**Source data**.

####################

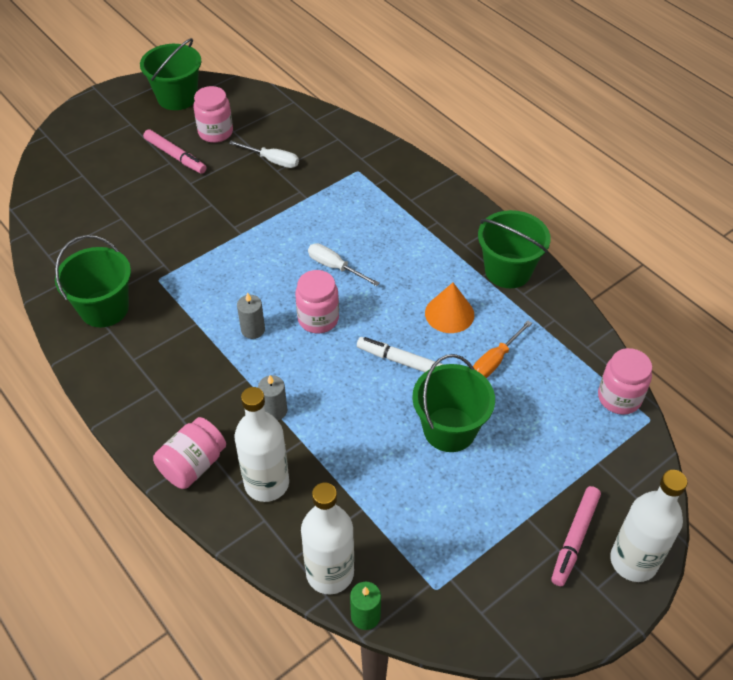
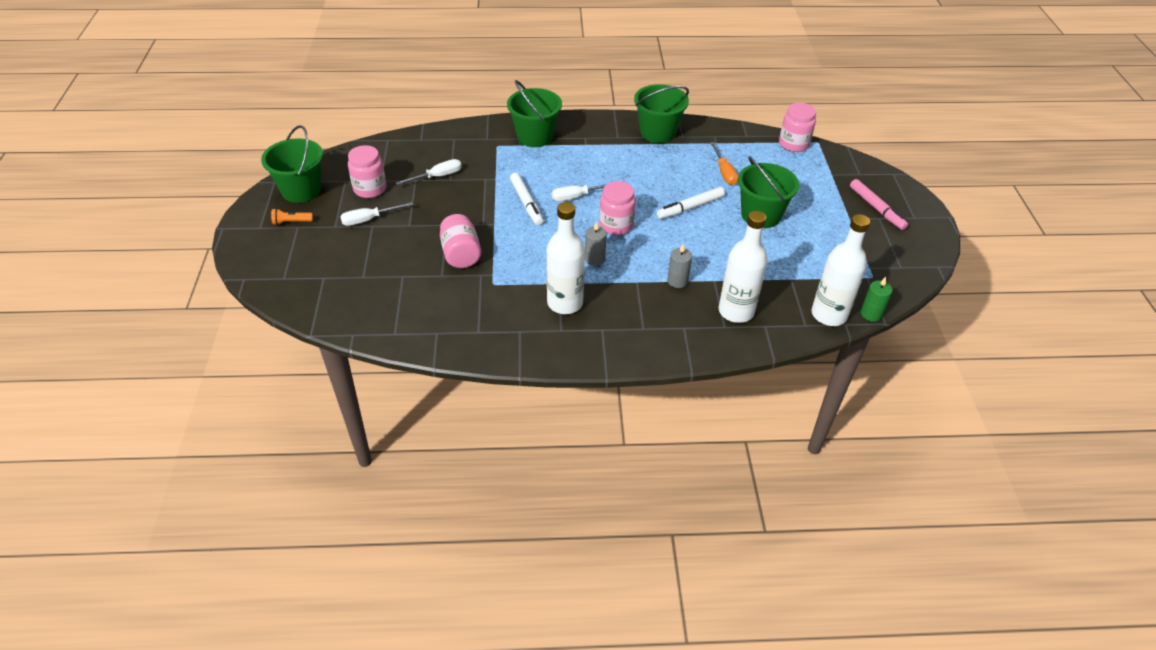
camera: 55 degrees left, 5 degrees down
(104, 308) = (492, 324): green bucket -> green bucket (535, 136)
(133, 117) = (291, 222): none -> orange flashlight
(175, 156) = (369, 219): pink marker -> white screwdriver
(193, 465) = (690, 340): pink jar -> pink jar (461, 254)
(291, 238) = (526, 203): none -> white marker
(449, 313) = (669, 171): orange cone -> none
(633, 561) = (906, 196): white bottle -> white bottle (565, 303)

####################

From the line with "(291, 238) = (526, 203): none -> white marker" to the final line of the data above, please reproduce every line exactly and add nothing.

(291, 238) = (526, 203): none -> white marker
(449, 313) = (669, 171): orange cone -> none
(633, 561) = (906, 196): white bottle -> white bottle (565, 303)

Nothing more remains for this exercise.